**Entries shown:**
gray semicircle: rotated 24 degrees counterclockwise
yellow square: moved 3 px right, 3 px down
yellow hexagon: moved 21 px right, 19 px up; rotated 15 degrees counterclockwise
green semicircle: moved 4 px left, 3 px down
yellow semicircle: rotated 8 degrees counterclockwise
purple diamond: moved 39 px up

---

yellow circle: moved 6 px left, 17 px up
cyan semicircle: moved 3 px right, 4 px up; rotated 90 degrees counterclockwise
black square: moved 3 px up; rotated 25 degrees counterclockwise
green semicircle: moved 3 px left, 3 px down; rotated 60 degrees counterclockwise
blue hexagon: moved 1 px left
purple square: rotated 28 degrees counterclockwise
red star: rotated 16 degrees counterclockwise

* * *

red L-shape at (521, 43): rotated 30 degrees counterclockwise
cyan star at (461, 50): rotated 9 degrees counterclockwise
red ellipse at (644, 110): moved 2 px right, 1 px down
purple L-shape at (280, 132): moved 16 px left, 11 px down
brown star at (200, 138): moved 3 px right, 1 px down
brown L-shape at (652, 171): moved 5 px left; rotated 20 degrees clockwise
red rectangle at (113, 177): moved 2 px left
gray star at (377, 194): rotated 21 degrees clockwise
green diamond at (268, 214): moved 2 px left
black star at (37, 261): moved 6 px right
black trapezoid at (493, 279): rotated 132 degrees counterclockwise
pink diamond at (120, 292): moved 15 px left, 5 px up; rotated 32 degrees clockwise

**What you are asked to do:** Starting at the line that has "gray semicircle: rotated" and ending at the line that has "purple diamond: moved 39 px up", please write out the lines above exactly, leaving out all others.

**Result of the exercise:**
gray semicircle: rotated 24 degrees counterclockwise
yellow square: moved 3 px right, 3 px down
yellow hexagon: moved 21 px right, 19 px up; rotated 15 degrees counterclockwise
green semicircle: moved 4 px left, 3 px down
yellow semicircle: rotated 8 degrees counterclockwise
purple diamond: moved 39 px up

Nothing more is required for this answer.